Set out every line of the rows below as a Markdown table with the columns Number and Line, skipping blank lines and leaving out the pictures.
━━━━━ INFORMATION
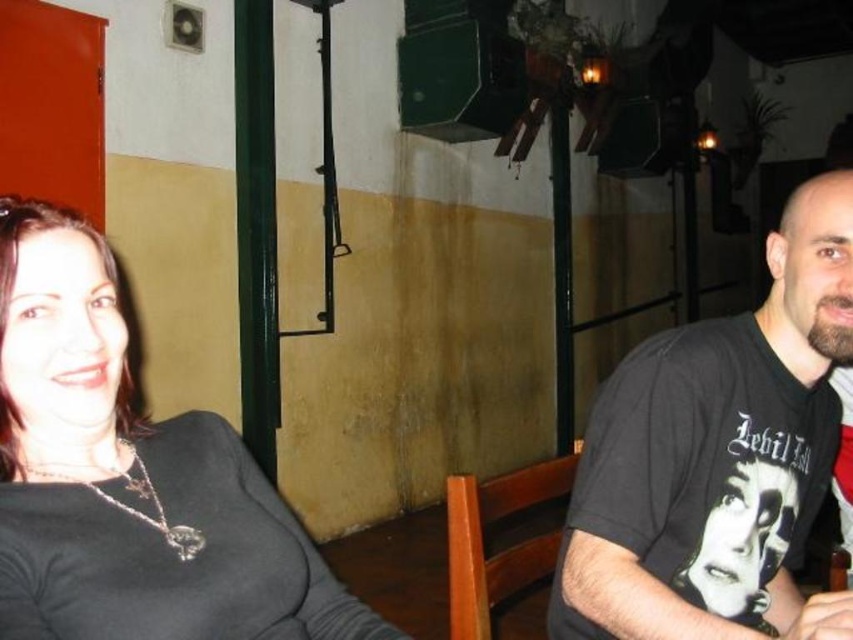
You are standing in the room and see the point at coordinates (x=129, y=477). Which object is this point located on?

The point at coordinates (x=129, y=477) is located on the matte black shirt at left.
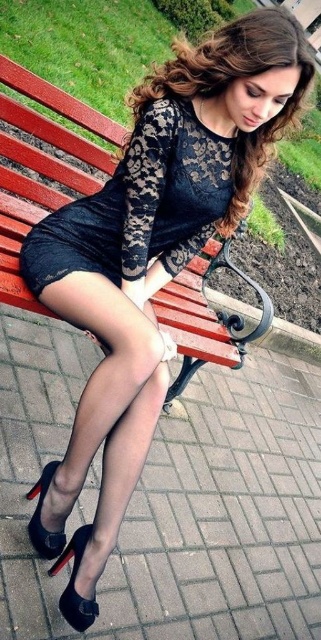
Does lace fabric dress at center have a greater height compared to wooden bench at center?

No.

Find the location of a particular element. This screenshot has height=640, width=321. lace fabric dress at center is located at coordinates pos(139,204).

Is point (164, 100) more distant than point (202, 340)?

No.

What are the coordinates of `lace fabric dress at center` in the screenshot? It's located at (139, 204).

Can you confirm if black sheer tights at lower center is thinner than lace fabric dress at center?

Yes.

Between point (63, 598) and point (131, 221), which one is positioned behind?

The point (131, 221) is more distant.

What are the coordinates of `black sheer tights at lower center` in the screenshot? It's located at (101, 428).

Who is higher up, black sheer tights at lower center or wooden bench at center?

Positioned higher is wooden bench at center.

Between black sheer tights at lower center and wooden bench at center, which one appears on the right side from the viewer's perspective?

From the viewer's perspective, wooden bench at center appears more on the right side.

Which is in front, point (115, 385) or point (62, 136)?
━━━━━━━━━━
▶ EXERCISE RESPONSE:
| Number | Line |
|---|---|
| 1 | You are standing in the room and see the point at coordinates (x=129, y=477). Which object is this point located on? |
| 2 | The point at coordinates (x=129, y=477) is located on the matte black shirt at left. |
| 3 | Does lace fabric dress at center have a greater height compared to wooden bench at center? |
| 4 | No. |
| 5 | Find the location of a particular element. This screenshot has height=640, width=321. lace fabric dress at center is located at coordinates pos(139,204). |
| 6 | Is point (164, 100) more distant than point (202, 340)? |
| 7 | No. |
| 8 | What are the coordinates of `lace fabric dress at center` in the screenshot? It's located at (139, 204). |
| 9 | Can you confirm if black sheer tights at lower center is thinner than lace fabric dress at center? |
| 10 | Yes. |
| 11 | Between point (63, 598) and point (131, 221), which one is positioned behind? |
| 12 | The point (131, 221) is more distant. |
| 13 | What are the coordinates of `black sheer tights at lower center` in the screenshot? It's located at (101, 428). |
| 14 | Who is higher up, black sheer tights at lower center or wooden bench at center? |
| 15 | Positioned higher is wooden bench at center. |
| 16 | Between black sheer tights at lower center and wooden bench at center, which one appears on the right side from the viewer's perspective? |
| 17 | From the viewer's perspective, wooden bench at center appears more on the right side. |
| 18 | Which is in front, point (115, 385) or point (62, 136)? |